*** Opening Extracted data ***

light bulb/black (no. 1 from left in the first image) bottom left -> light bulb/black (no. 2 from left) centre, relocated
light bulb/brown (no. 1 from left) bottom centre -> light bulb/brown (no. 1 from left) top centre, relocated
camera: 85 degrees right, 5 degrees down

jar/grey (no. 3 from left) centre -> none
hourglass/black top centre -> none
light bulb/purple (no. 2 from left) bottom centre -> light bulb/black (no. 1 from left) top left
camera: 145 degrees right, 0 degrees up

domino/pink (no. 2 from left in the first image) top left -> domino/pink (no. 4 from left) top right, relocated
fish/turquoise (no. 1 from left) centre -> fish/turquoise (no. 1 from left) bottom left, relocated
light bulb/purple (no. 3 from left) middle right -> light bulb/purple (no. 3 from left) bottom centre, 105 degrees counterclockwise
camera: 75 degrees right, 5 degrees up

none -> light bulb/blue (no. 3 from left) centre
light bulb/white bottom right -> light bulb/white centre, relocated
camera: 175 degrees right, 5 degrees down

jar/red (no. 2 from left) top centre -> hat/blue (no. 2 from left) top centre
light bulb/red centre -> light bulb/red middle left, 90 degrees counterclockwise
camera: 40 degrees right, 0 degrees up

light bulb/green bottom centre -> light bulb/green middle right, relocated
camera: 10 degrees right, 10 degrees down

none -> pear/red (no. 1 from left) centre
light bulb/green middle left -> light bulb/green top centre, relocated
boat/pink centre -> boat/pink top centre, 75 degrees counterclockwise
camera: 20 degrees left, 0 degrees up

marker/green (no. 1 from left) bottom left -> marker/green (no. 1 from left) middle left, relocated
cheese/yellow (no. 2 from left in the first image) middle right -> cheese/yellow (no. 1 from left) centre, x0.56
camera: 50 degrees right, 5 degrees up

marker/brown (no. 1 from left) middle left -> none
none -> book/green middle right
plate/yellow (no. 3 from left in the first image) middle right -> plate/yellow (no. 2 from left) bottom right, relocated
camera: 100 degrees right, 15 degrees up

*** Closing Extracted data ***

• **What is required**: Return each line exactly, beginning at the start of the material above and ending at the line that includes "light bulb/brown (no. 1 from left) bottom", with both of those kept.

• **The completed task**:
light bulb/black (no. 1 from left in the first image) bottom left -> light bulb/black (no. 2 from left) centre, relocated
light bulb/brown (no. 1 from left) bottom centre -> light bulb/brown (no. 1 from left) top centre, relocated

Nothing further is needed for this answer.